**What to do**
Take the records starting at the beginning and ending at the line that contains "gray rectangle at", switch every "semicircle" to "half circle", and write out only those lines, with everything else unchanged.

— BEGIN Data to process —

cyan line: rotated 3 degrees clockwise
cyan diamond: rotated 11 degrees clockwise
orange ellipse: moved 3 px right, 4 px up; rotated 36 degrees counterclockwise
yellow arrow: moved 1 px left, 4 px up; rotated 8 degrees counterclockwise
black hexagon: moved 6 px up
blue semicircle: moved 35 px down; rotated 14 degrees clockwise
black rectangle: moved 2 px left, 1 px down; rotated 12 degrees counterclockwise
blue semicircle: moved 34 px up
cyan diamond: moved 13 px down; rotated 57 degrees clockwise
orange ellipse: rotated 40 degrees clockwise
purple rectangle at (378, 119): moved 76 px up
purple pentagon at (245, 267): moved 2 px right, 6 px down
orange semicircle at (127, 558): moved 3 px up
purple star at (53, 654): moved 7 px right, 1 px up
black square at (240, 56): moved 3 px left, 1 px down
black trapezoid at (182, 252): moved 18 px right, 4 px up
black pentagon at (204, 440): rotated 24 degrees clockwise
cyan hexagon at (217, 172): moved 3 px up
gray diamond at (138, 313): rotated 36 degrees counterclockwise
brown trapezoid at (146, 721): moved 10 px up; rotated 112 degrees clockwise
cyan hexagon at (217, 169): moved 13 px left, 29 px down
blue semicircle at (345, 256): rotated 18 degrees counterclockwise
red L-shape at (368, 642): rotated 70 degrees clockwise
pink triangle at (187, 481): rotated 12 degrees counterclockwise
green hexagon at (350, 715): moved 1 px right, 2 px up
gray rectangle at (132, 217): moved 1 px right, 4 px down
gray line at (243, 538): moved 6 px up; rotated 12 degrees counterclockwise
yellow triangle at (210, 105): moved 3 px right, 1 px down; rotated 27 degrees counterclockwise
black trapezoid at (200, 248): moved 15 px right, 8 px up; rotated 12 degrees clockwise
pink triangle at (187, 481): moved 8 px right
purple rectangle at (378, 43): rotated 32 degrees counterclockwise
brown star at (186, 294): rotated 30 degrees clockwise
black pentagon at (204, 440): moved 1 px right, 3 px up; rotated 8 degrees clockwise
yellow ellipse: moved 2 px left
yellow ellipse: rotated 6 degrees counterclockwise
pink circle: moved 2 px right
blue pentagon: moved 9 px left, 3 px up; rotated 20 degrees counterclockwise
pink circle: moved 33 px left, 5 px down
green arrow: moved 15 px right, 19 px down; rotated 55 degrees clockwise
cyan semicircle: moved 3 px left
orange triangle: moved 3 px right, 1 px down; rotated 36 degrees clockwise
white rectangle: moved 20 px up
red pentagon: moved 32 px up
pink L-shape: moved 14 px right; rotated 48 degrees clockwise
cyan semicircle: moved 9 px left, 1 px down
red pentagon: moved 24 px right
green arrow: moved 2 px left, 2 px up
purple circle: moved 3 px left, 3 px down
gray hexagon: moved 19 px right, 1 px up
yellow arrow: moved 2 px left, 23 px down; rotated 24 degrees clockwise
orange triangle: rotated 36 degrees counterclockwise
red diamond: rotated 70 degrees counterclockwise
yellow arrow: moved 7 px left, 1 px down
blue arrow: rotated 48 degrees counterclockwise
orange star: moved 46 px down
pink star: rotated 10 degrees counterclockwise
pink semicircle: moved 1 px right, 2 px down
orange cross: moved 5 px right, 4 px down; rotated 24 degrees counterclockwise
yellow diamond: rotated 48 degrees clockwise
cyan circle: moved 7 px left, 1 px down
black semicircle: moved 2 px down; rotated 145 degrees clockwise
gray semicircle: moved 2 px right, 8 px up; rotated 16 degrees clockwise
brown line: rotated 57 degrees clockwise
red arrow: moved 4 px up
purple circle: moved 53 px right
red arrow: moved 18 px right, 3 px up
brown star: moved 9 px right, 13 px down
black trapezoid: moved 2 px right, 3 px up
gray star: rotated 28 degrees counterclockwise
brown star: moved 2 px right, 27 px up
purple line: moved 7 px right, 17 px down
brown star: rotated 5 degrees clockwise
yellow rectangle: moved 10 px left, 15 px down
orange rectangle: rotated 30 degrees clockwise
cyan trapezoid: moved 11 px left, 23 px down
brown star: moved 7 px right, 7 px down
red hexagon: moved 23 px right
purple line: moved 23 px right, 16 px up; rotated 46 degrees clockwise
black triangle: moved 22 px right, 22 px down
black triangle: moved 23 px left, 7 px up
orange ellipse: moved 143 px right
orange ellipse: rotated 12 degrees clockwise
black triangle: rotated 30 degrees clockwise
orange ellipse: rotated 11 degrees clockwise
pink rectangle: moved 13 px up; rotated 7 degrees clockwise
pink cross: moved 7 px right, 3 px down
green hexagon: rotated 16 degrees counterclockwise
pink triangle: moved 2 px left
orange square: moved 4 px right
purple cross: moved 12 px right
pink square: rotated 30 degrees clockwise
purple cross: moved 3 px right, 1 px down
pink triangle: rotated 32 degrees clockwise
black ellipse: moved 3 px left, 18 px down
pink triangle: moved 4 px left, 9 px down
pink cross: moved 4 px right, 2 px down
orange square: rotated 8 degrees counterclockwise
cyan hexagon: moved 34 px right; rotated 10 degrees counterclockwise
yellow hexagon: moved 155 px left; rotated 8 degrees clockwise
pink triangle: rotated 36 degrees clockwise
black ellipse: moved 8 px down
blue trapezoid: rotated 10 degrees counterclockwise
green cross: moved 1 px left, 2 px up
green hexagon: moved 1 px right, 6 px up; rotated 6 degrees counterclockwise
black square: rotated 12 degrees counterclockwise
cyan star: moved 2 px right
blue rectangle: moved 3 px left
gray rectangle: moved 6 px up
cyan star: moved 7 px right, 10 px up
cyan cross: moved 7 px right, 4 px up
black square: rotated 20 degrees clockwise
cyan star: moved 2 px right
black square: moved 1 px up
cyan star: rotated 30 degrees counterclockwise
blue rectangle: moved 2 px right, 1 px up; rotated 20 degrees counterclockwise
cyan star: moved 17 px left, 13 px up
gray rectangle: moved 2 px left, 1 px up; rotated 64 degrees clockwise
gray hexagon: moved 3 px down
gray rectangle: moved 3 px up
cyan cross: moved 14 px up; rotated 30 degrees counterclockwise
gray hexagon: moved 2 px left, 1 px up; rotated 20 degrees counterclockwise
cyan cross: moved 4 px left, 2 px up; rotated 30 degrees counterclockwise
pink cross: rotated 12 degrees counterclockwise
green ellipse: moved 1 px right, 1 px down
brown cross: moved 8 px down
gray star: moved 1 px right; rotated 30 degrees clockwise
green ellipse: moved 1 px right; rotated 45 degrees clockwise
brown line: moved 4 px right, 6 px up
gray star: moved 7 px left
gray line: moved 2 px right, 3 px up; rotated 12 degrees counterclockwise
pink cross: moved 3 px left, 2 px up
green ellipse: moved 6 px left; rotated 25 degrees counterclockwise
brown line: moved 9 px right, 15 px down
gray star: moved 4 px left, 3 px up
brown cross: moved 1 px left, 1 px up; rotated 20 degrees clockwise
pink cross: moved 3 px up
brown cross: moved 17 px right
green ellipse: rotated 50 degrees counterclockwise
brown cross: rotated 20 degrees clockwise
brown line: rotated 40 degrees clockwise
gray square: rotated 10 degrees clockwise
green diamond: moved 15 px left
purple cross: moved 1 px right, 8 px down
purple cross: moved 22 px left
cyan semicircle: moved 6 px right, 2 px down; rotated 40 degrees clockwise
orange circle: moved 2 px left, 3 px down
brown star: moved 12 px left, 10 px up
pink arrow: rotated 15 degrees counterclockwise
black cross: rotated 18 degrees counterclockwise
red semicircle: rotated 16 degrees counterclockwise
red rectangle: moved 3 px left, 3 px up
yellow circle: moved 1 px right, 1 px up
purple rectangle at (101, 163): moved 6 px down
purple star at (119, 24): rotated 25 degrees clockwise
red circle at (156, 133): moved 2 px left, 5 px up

— END Data to process —

**Response**
cyan line: rotated 3 degrees clockwise
cyan diamond: rotated 11 degrees clockwise
orange ellipse: moved 3 px right, 4 px up; rotated 36 degrees counterclockwise
yellow arrow: moved 1 px left, 4 px up; rotated 8 degrees counterclockwise
black hexagon: moved 6 px up
blue half circle: moved 35 px down; rotated 14 degrees clockwise
black rectangle: moved 2 px left, 1 px down; rotated 12 degrees counterclockwise
blue half circle: moved 34 px up
cyan diamond: moved 13 px down; rotated 57 degrees clockwise
orange ellipse: rotated 40 degrees clockwise
purple rectangle at (378, 119): moved 76 px up
purple pentagon at (245, 267): moved 2 px right, 6 px down
orange half circle at (127, 558): moved 3 px up
purple star at (53, 654): moved 7 px right, 1 px up
black square at (240, 56): moved 3 px left, 1 px down
black trapezoid at (182, 252): moved 18 px right, 4 px up
black pentagon at (204, 440): rotated 24 degrees clockwise
cyan hexagon at (217, 172): moved 3 px up
gray diamond at (138, 313): rotated 36 degrees counterclockwise
brown trapezoid at (146, 721): moved 10 px up; rotated 112 degrees clockwise
cyan hexagon at (217, 169): moved 13 px left, 29 px down
blue half circle at (345, 256): rotated 18 degrees counterclockwise
red L-shape at (368, 642): rotated 70 degrees clockwise
pink triangle at (187, 481): rotated 12 degrees counterclockwise
green hexagon at (350, 715): moved 1 px right, 2 px up
gray rectangle at (132, 217): moved 1 px right, 4 px down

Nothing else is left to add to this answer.